[Problem details]
In the material below, find the line with "camera: 10 degrees left, 5 degrees up" and the line with "(536, 112) = (532, 80): brown mug -> none", then output those two lines and every line between them, exactly.

[Data]
━━━━━━

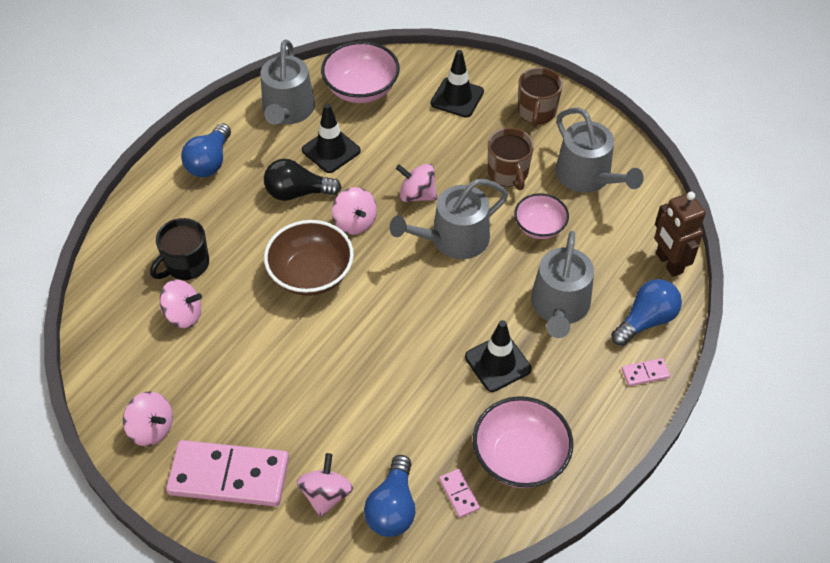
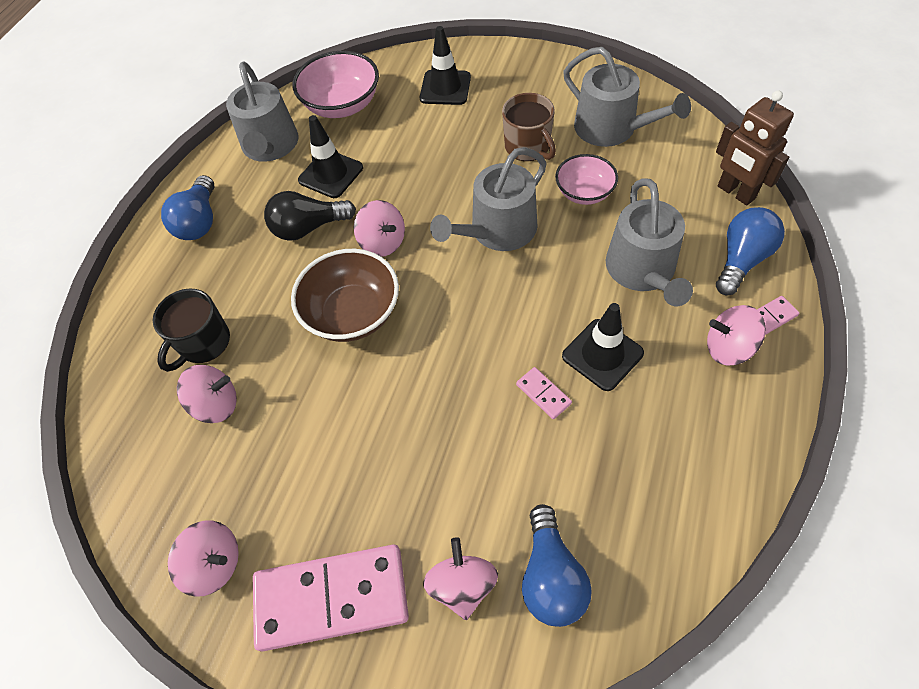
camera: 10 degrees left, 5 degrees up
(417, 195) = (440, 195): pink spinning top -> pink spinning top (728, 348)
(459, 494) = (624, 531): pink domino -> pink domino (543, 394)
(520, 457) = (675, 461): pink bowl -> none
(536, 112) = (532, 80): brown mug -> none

━━━━━━

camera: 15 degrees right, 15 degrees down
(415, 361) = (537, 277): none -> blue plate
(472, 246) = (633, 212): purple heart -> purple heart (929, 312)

━━━━━━

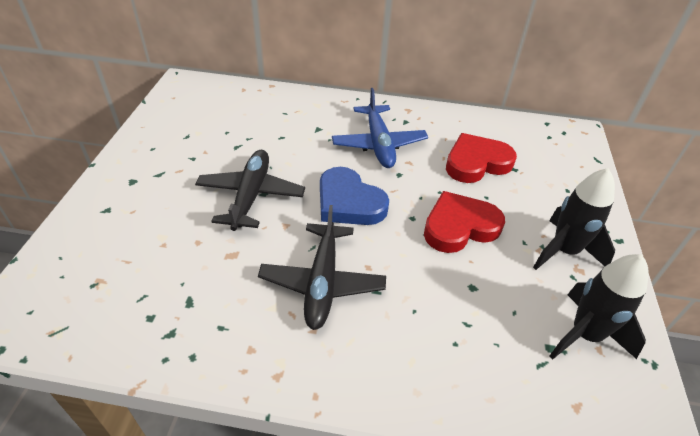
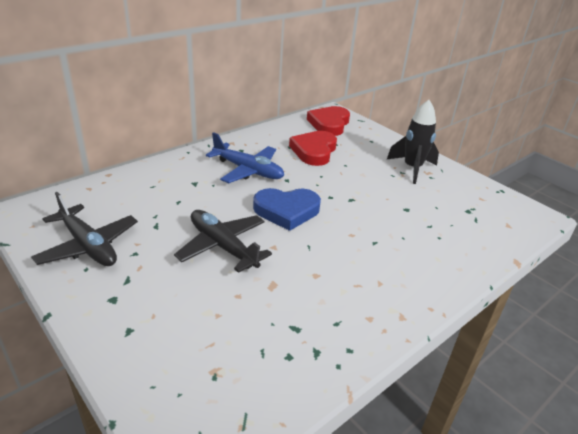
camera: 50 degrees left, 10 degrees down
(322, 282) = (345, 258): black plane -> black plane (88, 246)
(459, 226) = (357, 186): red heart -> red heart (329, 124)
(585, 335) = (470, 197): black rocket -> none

━━━━━━

[Task result]
camera: 10 degrees left, 5 degrees up
(417, 195) = (440, 195): pink spinning top -> pink spinning top (728, 348)
(459, 494) = (624, 531): pink domino -> pink domino (543, 394)
(520, 457) = (675, 461): pink bowl -> none
(536, 112) = (532, 80): brown mug -> none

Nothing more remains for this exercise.